Change detection outputs:
'''

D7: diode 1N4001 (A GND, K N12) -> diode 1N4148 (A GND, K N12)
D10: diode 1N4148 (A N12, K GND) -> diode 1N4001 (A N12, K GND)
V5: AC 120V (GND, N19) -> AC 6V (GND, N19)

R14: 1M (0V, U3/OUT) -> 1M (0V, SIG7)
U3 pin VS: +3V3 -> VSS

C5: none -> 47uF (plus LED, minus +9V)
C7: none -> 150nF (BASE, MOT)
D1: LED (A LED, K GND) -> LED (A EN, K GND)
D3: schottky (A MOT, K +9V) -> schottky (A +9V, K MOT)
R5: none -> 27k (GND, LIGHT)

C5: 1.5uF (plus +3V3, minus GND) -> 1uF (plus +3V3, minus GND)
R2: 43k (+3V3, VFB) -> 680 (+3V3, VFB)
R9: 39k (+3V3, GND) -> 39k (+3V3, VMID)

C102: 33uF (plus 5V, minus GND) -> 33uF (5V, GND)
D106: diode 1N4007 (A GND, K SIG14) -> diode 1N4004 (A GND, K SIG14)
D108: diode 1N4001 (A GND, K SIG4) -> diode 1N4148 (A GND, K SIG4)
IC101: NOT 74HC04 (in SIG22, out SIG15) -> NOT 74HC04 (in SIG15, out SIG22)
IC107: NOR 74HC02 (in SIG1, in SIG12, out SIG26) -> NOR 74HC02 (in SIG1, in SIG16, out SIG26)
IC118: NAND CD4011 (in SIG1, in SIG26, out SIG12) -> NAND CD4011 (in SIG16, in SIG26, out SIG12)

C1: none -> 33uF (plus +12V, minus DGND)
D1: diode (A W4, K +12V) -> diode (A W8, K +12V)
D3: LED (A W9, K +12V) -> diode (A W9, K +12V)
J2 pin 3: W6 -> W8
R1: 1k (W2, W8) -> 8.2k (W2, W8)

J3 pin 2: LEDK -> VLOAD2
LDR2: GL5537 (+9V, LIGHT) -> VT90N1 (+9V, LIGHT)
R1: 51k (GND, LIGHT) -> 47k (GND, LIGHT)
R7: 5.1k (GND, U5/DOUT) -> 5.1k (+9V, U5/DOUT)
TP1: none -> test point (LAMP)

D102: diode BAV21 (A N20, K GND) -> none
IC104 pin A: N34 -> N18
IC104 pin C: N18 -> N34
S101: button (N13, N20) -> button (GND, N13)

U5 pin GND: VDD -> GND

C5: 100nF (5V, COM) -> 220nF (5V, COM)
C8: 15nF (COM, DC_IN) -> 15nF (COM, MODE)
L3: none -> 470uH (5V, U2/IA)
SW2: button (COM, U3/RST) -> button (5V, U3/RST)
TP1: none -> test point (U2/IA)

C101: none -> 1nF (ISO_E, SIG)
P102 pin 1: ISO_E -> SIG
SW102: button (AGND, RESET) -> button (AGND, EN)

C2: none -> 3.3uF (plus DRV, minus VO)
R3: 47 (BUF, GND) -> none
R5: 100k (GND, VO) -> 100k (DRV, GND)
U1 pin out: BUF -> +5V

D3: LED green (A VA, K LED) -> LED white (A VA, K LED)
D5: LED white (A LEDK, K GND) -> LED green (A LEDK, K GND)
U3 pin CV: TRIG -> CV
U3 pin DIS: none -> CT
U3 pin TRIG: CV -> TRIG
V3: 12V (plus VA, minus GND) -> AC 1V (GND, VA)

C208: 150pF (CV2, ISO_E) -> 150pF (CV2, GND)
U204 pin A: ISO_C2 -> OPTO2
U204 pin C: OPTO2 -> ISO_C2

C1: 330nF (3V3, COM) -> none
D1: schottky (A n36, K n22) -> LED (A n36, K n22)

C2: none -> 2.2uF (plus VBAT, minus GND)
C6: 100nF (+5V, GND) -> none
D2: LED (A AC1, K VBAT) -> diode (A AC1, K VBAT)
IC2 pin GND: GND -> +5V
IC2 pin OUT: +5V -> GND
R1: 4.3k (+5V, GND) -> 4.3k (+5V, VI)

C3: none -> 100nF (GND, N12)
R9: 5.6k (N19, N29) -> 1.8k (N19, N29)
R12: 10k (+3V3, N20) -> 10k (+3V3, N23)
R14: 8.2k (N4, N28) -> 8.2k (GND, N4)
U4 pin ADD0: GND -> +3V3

'''

WHAT TO PRODUCE:
Set down the whole of the data, exactly as it stands.

OUTPUT OF THE EXERCISE:
D7: diode 1N4001 (A GND, K N12) -> diode 1N4148 (A GND, K N12)
D10: diode 1N4148 (A N12, K GND) -> diode 1N4001 (A N12, K GND)
V5: AC 120V (GND, N19) -> AC 6V (GND, N19)

R14: 1M (0V, U3/OUT) -> 1M (0V, SIG7)
U3 pin VS: +3V3 -> VSS

C5: none -> 47uF (plus LED, minus +9V)
C7: none -> 150nF (BASE, MOT)
D1: LED (A LED, K GND) -> LED (A EN, K GND)
D3: schottky (A MOT, K +9V) -> schottky (A +9V, K MOT)
R5: none -> 27k (GND, LIGHT)

C5: 1.5uF (plus +3V3, minus GND) -> 1uF (plus +3V3, minus GND)
R2: 43k (+3V3, VFB) -> 680 (+3V3, VFB)
R9: 39k (+3V3, GND) -> 39k (+3V3, VMID)

C102: 33uF (plus 5V, minus GND) -> 33uF (5V, GND)
D106: diode 1N4007 (A GND, K SIG14) -> diode 1N4004 (A GND, K SIG14)
D108: diode 1N4001 (A GND, K SIG4) -> diode 1N4148 (A GND, K SIG4)
IC101: NOT 74HC04 (in SIG22, out SIG15) -> NOT 74HC04 (in SIG15, out SIG22)
IC107: NOR 74HC02 (in SIG1, in SIG12, out SIG26) -> NOR 74HC02 (in SIG1, in SIG16, out SIG26)
IC118: NAND CD4011 (in SIG1, in SIG26, out SIG12) -> NAND CD4011 (in SIG16, in SIG26, out SIG12)

C1: none -> 33uF (plus +12V, minus DGND)
D1: diode (A W4, K +12V) -> diode (A W8, K +12V)
D3: LED (A W9, K +12V) -> diode (A W9, K +12V)
J2 pin 3: W6 -> W8
R1: 1k (W2, W8) -> 8.2k (W2, W8)

J3 pin 2: LEDK -> VLOAD2
LDR2: GL5537 (+9V, LIGHT) -> VT90N1 (+9V, LIGHT)
R1: 51k (GND, LIGHT) -> 47k (GND, LIGHT)
R7: 5.1k (GND, U5/DOUT) -> 5.1k (+9V, U5/DOUT)
TP1: none -> test point (LAMP)

D102: diode BAV21 (A N20, K GND) -> none
IC104 pin A: N34 -> N18
IC104 pin C: N18 -> N34
S101: button (N13, N20) -> button (GND, N13)

U5 pin GND: VDD -> GND

C5: 100nF (5V, COM) -> 220nF (5V, COM)
C8: 15nF (COM, DC_IN) -> 15nF (COM, MODE)
L3: none -> 470uH (5V, U2/IA)
SW2: button (COM, U3/RST) -> button (5V, U3/RST)
TP1: none -> test point (U2/IA)

C101: none -> 1nF (ISO_E, SIG)
P102 pin 1: ISO_E -> SIG
SW102: button (AGND, RESET) -> button (AGND, EN)

C2: none -> 3.3uF (plus DRV, minus VO)
R3: 47 (BUF, GND) -> none
R5: 100k (GND, VO) -> 100k (DRV, GND)
U1 pin out: BUF -> +5V

D3: LED green (A VA, K LED) -> LED white (A VA, K LED)
D5: LED white (A LEDK, K GND) -> LED green (A LEDK, K GND)
U3 pin CV: TRIG -> CV
U3 pin DIS: none -> CT
U3 pin TRIG: CV -> TRIG
V3: 12V (plus VA, minus GND) -> AC 1V (GND, VA)

C208: 150pF (CV2, ISO_E) -> 150pF (CV2, GND)
U204 pin A: ISO_C2 -> OPTO2
U204 pin C: OPTO2 -> ISO_C2

C1: 330nF (3V3, COM) -> none
D1: schottky (A n36, K n22) -> LED (A n36, K n22)

C2: none -> 2.2uF (plus VBAT, minus GND)
C6: 100nF (+5V, GND) -> none
D2: LED (A AC1, K VBAT) -> diode (A AC1, K VBAT)
IC2 pin GND: GND -> +5V
IC2 pin OUT: +5V -> GND
R1: 4.3k (+5V, GND) -> 4.3k (+5V, VI)

C3: none -> 100nF (GND, N12)
R9: 5.6k (N19, N29) -> 1.8k (N19, N29)
R12: 10k (+3V3, N20) -> 10k (+3V3, N23)
R14: 8.2k (N4, N28) -> 8.2k (GND, N4)
U4 pin ADD0: GND -> +3V3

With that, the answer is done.